▸ Requirement
In the entries that follow, copy exactly each line from the first through the line with "black eraser: [337,197,375,236]".

▸ Data
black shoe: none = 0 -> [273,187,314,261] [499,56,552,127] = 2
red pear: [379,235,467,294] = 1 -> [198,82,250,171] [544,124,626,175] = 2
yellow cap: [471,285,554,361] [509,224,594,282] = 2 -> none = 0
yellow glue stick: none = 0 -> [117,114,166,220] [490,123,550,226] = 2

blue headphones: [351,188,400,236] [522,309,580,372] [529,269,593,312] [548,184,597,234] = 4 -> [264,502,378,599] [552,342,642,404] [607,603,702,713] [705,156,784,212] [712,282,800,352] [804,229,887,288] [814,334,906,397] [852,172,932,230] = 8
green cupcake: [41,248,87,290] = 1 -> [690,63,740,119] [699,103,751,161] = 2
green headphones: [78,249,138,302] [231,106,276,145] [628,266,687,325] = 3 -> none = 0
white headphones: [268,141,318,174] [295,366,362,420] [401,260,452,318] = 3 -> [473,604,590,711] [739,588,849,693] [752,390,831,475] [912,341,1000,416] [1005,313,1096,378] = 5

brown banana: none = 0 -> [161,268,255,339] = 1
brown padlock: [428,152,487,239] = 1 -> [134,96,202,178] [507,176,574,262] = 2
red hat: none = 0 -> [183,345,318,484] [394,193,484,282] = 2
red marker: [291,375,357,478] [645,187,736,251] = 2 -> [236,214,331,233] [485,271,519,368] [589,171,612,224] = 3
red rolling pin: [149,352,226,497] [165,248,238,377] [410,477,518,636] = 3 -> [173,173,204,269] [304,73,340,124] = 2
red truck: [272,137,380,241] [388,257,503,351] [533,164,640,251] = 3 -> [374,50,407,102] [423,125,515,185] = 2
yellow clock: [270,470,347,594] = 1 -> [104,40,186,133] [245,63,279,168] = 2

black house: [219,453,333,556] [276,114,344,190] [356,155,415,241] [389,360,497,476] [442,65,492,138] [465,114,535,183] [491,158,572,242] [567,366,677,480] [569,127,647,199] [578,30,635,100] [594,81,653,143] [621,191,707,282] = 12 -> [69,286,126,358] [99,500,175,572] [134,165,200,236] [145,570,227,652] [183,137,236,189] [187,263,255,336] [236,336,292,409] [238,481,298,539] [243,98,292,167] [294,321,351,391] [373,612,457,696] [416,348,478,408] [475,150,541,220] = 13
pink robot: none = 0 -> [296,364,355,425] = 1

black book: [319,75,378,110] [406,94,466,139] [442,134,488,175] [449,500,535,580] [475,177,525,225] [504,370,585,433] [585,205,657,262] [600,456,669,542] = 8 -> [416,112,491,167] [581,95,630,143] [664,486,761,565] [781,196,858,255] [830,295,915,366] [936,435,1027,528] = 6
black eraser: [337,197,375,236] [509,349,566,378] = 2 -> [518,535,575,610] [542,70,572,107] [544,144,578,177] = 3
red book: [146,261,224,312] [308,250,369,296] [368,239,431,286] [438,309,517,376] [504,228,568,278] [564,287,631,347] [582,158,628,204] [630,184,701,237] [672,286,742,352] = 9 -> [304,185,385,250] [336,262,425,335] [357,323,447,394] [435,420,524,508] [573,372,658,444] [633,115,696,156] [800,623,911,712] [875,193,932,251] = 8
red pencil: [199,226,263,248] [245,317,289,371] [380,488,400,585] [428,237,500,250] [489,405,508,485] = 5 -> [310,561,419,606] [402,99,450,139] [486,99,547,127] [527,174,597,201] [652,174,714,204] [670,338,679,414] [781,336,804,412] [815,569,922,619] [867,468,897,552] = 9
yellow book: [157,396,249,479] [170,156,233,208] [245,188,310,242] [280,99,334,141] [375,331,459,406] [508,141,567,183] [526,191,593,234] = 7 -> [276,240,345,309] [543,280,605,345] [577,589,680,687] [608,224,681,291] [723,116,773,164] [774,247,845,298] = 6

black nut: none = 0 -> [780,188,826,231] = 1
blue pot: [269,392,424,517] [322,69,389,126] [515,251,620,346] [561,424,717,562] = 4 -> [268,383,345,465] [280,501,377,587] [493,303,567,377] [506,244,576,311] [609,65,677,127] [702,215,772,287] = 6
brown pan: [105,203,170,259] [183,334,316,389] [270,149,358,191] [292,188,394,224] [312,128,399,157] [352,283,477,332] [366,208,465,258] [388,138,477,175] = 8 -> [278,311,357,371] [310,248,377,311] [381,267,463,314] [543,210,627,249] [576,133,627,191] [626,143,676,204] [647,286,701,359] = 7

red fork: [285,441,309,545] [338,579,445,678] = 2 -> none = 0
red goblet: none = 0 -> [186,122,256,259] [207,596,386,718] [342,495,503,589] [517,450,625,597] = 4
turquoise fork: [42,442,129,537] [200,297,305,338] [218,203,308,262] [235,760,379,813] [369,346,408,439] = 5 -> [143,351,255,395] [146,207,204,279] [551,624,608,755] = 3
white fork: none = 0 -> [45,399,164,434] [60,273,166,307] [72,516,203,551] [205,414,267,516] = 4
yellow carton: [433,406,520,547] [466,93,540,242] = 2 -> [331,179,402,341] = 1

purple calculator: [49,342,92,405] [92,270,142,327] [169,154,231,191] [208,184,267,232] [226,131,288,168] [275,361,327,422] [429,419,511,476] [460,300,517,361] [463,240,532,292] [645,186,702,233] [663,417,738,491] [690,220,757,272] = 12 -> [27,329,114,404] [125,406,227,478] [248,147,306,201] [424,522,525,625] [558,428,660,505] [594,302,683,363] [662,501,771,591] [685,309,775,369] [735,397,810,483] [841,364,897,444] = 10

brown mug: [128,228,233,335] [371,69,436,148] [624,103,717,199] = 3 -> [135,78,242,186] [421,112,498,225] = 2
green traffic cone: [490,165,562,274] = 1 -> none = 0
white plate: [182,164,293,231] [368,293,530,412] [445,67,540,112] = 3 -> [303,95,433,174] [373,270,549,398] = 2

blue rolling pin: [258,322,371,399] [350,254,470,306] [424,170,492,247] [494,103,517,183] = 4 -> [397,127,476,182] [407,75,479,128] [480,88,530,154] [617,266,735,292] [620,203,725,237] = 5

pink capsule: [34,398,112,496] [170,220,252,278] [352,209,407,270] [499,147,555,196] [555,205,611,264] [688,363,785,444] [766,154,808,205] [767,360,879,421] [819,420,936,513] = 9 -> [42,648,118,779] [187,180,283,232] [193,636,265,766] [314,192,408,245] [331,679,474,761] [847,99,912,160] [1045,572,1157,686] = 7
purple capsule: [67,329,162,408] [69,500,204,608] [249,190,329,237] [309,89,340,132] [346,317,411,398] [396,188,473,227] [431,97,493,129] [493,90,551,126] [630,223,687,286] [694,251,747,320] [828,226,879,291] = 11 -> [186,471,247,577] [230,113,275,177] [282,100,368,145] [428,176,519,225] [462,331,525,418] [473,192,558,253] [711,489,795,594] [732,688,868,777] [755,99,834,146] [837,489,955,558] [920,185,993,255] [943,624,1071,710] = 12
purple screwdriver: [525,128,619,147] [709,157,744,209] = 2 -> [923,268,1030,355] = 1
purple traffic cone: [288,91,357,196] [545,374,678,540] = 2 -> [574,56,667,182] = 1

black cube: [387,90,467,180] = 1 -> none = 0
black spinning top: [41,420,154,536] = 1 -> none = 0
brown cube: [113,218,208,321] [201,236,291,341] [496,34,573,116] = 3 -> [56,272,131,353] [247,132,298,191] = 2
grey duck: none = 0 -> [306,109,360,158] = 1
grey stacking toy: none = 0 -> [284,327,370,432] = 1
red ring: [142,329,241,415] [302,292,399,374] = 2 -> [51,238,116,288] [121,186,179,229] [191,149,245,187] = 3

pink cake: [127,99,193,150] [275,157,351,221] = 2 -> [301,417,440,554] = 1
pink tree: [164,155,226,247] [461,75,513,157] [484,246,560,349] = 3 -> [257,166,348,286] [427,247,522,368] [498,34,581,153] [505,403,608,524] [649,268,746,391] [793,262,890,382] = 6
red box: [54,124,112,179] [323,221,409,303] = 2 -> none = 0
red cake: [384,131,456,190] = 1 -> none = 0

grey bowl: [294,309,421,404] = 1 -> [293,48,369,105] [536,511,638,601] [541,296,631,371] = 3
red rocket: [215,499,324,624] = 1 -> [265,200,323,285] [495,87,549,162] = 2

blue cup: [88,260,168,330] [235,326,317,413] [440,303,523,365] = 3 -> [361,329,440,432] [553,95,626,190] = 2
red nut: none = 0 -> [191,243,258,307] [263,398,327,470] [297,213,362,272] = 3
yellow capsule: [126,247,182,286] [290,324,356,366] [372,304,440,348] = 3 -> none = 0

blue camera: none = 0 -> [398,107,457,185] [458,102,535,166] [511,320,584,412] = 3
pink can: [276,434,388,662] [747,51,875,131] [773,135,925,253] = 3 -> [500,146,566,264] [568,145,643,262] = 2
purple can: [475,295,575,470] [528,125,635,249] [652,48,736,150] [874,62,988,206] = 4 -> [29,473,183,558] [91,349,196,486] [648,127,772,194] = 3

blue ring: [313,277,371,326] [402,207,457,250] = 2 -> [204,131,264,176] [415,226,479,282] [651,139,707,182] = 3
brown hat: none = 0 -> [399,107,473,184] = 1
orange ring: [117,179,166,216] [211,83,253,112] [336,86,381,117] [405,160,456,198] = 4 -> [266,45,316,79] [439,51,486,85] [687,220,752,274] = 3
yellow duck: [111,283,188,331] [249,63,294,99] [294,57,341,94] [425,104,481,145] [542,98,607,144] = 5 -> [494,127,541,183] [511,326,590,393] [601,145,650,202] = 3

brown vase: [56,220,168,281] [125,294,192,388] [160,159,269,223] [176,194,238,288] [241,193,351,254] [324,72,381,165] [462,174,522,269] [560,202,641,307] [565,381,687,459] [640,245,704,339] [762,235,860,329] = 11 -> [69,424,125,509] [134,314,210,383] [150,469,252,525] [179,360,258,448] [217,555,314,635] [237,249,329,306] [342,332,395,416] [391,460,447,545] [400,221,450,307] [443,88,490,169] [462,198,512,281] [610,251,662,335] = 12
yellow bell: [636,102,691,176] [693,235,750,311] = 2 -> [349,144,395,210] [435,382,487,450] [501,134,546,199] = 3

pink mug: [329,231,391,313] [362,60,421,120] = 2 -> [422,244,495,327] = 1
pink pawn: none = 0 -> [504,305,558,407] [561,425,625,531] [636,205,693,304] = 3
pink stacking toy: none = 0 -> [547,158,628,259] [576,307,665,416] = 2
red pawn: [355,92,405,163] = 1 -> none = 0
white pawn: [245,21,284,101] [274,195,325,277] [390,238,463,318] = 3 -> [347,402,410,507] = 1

▸ Response area
black shoe: none = 0 -> [273,187,314,261] [499,56,552,127] = 2
red pear: [379,235,467,294] = 1 -> [198,82,250,171] [544,124,626,175] = 2
yellow cap: [471,285,554,361] [509,224,594,282] = 2 -> none = 0
yellow glue stick: none = 0 -> [117,114,166,220] [490,123,550,226] = 2

blue headphones: [351,188,400,236] [522,309,580,372] [529,269,593,312] [548,184,597,234] = 4 -> [264,502,378,599] [552,342,642,404] [607,603,702,713] [705,156,784,212] [712,282,800,352] [804,229,887,288] [814,334,906,397] [852,172,932,230] = 8
green cupcake: [41,248,87,290] = 1 -> [690,63,740,119] [699,103,751,161] = 2
green headphones: [78,249,138,302] [231,106,276,145] [628,266,687,325] = 3 -> none = 0
white headphones: [268,141,318,174] [295,366,362,420] [401,260,452,318] = 3 -> [473,604,590,711] [739,588,849,693] [752,390,831,475] [912,341,1000,416] [1005,313,1096,378] = 5

brown banana: none = 0 -> [161,268,255,339] = 1
brown padlock: [428,152,487,239] = 1 -> [134,96,202,178] [507,176,574,262] = 2
red hat: none = 0 -> [183,345,318,484] [394,193,484,282] = 2
red marker: [291,375,357,478] [645,187,736,251] = 2 -> [236,214,331,233] [485,271,519,368] [589,171,612,224] = 3
red rolling pin: [149,352,226,497] [165,248,238,377] [410,477,518,636] = 3 -> [173,173,204,269] [304,73,340,124] = 2
red truck: [272,137,380,241] [388,257,503,351] [533,164,640,251] = 3 -> [374,50,407,102] [423,125,515,185] = 2
yellow clock: [270,470,347,594] = 1 -> [104,40,186,133] [245,63,279,168] = 2

black house: [219,453,333,556] [276,114,344,190] [356,155,415,241] [389,360,497,476] [442,65,492,138] [465,114,535,183] [491,158,572,242] [567,366,677,480] [569,127,647,199] [578,30,635,100] [594,81,653,143] [621,191,707,282] = 12 -> [69,286,126,358] [99,500,175,572] [134,165,200,236] [145,570,227,652] [183,137,236,189] [187,263,255,336] [236,336,292,409] [238,481,298,539] [243,98,292,167] [294,321,351,391] [373,612,457,696] [416,348,478,408] [475,150,541,220] = 13
pink robot: none = 0 -> [296,364,355,425] = 1

black book: [319,75,378,110] [406,94,466,139] [442,134,488,175] [449,500,535,580] [475,177,525,225] [504,370,585,433] [585,205,657,262] [600,456,669,542] = 8 -> [416,112,491,167] [581,95,630,143] [664,486,761,565] [781,196,858,255] [830,295,915,366] [936,435,1027,528] = 6
black eraser: [337,197,375,236] [509,349,566,378] = 2 -> [518,535,575,610] [542,70,572,107] [544,144,578,177] = 3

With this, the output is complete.